= Beginning of Section =

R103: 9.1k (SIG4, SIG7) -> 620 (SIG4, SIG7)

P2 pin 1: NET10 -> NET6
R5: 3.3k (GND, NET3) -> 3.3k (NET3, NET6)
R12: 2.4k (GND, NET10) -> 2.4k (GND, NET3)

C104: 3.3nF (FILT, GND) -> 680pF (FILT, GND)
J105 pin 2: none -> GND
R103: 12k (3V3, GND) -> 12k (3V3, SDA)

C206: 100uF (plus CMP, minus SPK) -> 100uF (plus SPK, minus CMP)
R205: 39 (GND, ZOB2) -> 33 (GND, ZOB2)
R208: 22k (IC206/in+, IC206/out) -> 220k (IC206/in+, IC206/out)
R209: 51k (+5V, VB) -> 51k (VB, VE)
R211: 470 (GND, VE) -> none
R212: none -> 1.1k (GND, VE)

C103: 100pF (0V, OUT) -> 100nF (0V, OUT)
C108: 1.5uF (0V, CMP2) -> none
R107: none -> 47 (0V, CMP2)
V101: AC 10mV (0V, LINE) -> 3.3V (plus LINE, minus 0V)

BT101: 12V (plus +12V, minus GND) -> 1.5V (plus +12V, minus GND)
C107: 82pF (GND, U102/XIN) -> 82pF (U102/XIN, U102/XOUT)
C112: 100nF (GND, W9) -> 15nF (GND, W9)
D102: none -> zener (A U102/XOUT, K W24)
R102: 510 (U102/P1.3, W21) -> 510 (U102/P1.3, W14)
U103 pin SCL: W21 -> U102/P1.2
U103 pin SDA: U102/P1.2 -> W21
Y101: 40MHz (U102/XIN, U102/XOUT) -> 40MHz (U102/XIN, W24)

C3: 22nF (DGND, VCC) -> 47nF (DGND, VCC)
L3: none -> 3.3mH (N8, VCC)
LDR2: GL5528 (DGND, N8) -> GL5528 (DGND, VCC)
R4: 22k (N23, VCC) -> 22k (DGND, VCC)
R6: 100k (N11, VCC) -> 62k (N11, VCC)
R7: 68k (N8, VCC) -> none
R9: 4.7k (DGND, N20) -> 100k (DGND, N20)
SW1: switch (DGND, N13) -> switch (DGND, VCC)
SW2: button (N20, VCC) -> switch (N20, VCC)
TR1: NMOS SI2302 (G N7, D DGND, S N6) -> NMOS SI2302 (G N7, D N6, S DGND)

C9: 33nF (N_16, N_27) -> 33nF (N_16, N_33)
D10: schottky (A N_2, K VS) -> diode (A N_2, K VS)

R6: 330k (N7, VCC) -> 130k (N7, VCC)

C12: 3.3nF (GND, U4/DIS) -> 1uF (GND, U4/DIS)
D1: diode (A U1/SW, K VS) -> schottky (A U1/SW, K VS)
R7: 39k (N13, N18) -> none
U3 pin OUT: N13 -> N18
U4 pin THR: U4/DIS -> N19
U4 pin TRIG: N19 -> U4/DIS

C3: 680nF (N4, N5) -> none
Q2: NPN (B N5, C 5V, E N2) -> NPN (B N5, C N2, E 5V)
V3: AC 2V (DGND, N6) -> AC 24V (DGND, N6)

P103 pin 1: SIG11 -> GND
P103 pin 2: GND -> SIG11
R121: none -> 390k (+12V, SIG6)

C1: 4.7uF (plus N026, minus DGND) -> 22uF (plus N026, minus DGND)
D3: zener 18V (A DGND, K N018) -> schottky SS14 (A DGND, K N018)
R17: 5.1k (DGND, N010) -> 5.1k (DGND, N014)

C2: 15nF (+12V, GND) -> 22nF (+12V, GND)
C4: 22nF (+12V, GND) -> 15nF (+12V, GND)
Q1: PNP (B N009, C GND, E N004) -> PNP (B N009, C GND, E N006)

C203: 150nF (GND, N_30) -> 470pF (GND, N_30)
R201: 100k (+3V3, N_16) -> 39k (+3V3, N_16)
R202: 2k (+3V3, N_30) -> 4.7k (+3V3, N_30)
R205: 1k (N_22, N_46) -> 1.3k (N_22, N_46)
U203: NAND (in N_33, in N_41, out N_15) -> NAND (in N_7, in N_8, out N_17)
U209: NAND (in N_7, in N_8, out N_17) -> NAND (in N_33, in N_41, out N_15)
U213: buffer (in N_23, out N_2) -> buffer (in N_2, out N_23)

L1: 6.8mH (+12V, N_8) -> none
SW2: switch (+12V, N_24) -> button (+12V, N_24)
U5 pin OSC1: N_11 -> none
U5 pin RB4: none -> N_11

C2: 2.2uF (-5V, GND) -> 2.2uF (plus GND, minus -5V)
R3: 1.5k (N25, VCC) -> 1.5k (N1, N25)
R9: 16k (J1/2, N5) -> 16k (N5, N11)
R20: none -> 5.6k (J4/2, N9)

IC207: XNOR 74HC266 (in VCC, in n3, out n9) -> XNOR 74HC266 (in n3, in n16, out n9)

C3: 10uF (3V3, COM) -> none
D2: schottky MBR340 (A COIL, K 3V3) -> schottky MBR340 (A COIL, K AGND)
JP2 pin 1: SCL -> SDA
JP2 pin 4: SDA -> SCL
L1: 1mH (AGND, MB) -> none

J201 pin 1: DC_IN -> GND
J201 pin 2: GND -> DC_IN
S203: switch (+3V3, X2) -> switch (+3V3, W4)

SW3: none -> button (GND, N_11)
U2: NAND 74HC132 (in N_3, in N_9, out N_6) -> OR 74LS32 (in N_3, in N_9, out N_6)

= End of Section =

About this exercise - The answer should consist solely of the lines from the one that contains "C203: 150nF (GND, N_30) -> 470pF (GND, N_30)" through the end of the material above, copied exactly.

Answer space -
C203: 150nF (GND, N_30) -> 470pF (GND, N_30)
R201: 100k (+3V3, N_16) -> 39k (+3V3, N_16)
R202: 2k (+3V3, N_30) -> 4.7k (+3V3, N_30)
R205: 1k (N_22, N_46) -> 1.3k (N_22, N_46)
U203: NAND (in N_33, in N_41, out N_15) -> NAND (in N_7, in N_8, out N_17)
U209: NAND (in N_7, in N_8, out N_17) -> NAND (in N_33, in N_41, out N_15)
U213: buffer (in N_23, out N_2) -> buffer (in N_2, out N_23)

L1: 6.8mH (+12V, N_8) -> none
SW2: switch (+12V, N_24) -> button (+12V, N_24)
U5 pin OSC1: N_11 -> none
U5 pin RB4: none -> N_11

C2: 2.2uF (-5V, GND) -> 2.2uF (plus GND, minus -5V)
R3: 1.5k (N25, VCC) -> 1.5k (N1, N25)
R9: 16k (J1/2, N5) -> 16k (N5, N11)
R20: none -> 5.6k (J4/2, N9)

IC207: XNOR 74HC266 (in VCC, in n3, out n9) -> XNOR 74HC266 (in n3, in n16, out n9)

C3: 10uF (3V3, COM) -> none
D2: schottky MBR340 (A COIL, K 3V3) -> schottky MBR340 (A COIL, K AGND)
JP2 pin 1: SCL -> SDA
JP2 pin 4: SDA -> SCL
L1: 1mH (AGND, MB) -> none

J201 pin 1: DC_IN -> GND
J201 pin 2: GND -> DC_IN
S203: switch (+3V3, X2) -> switch (+3V3, W4)

SW3: none -> button (GND, N_11)
U2: NAND 74HC132 (in N_3, in N_9, out N_6) -> OR 74LS32 (in N_3, in N_9, out N_6)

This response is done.